■ WORK TO BE COMPLETED:
Nothing but the lines from the one containing "C2: 470uF (+3V3, 0V) -> 680uF (+3V3, 0V)" through the end of the entries below should appear in your answer, transcribed exactly; please drop the pictures.

(Data items)
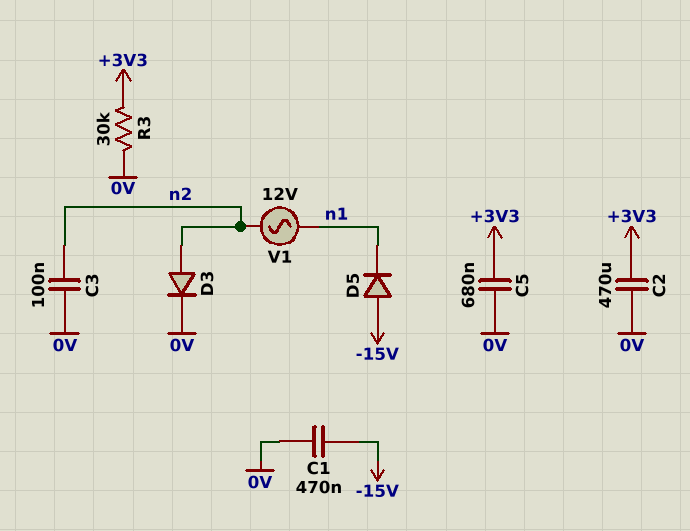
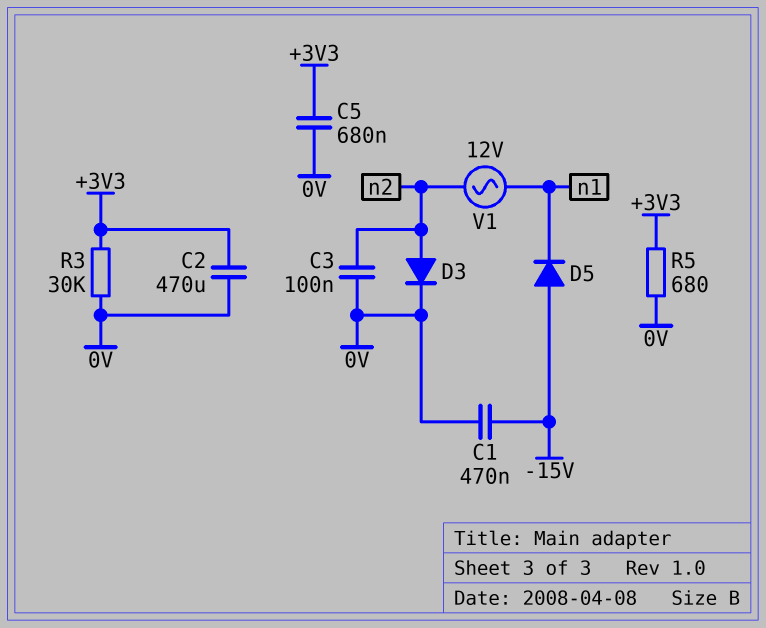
R5: none -> 680 (+3V3, 0V)

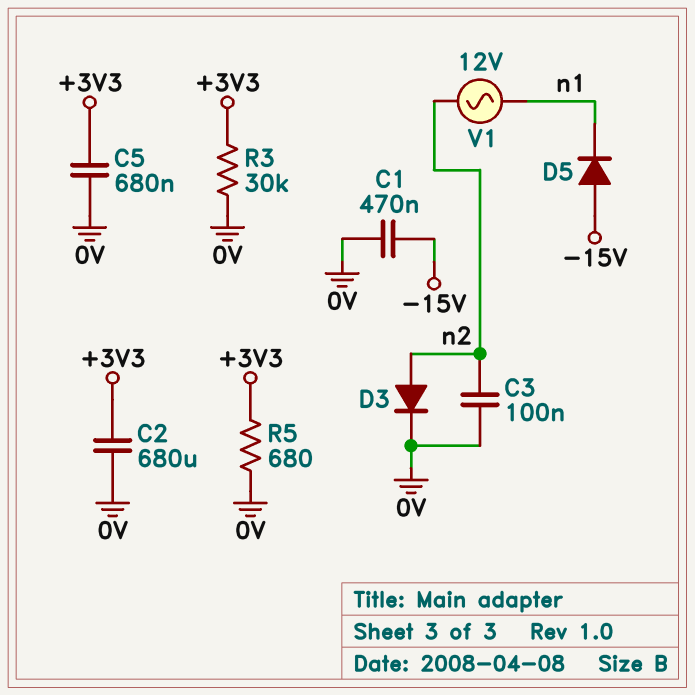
C2: 470uF (+3V3, 0V) -> 680uF (+3V3, 0V)

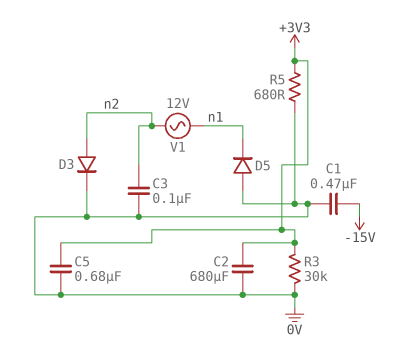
D5: diode (A -15V, K n1) -> diode (A 0V, K n1)

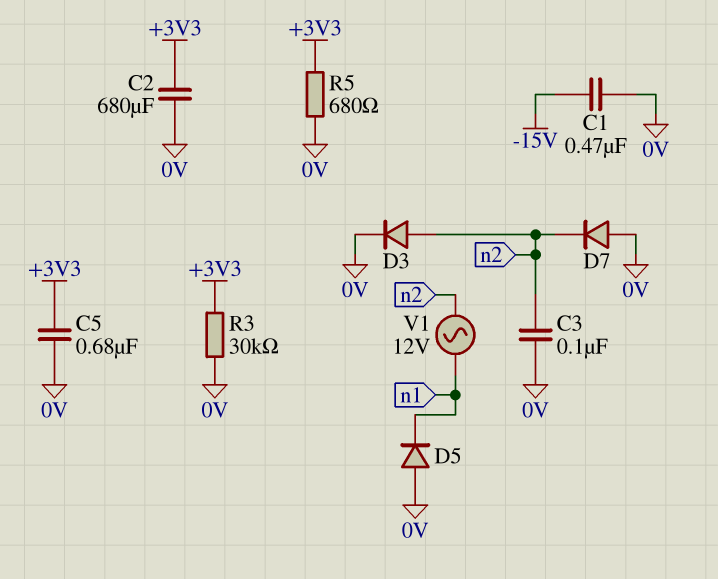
D7: none -> diode (A 0V, K n2)

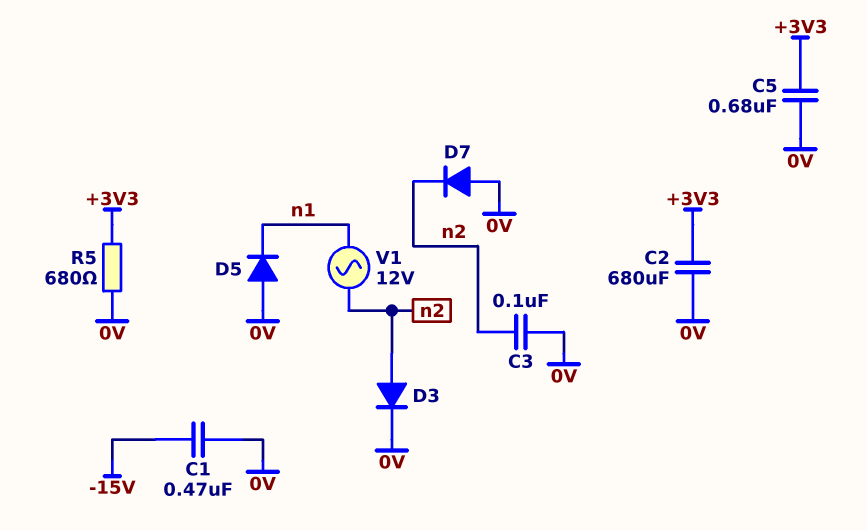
R3: 30k (+3V3, 0V) -> none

■ TASK ANSWER:
C2: 470uF (+3V3, 0V) -> 680uF (+3V3, 0V)

D5: diode (A -15V, K n1) -> diode (A 0V, K n1)

D7: none -> diode (A 0V, K n2)

R3: 30k (+3V3, 0V) -> none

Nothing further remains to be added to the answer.